→ What the exercise asks: Copy out only those lines running from the line with "(404, 134) = (251, 271): white" to the end of the listing, keeping each one exactly as it is.

→ Material provided:
****
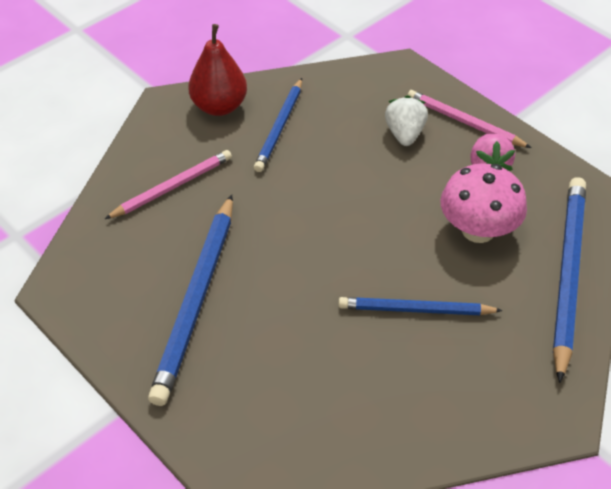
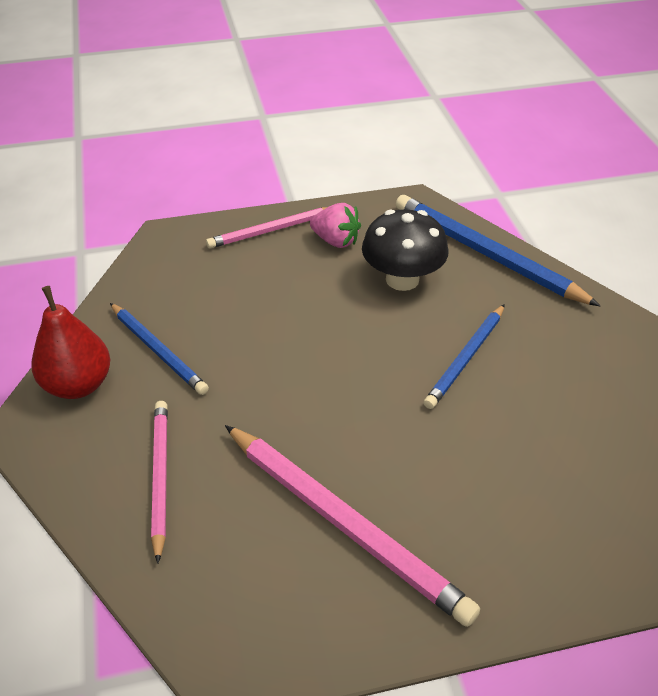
camera: 60 degrees left, 5 degrees down
(197, 300) = (344, 523): blue pencil -> pink pencil
(404, 134) = (251, 271): white strawberry -> none
(478, 230) = (402, 279): pink mushroom -> black mushroom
****
→ Task output:
(404, 134) = (251, 271): white strawberry -> none
(478, 230) = (402, 279): pink mushroom -> black mushroom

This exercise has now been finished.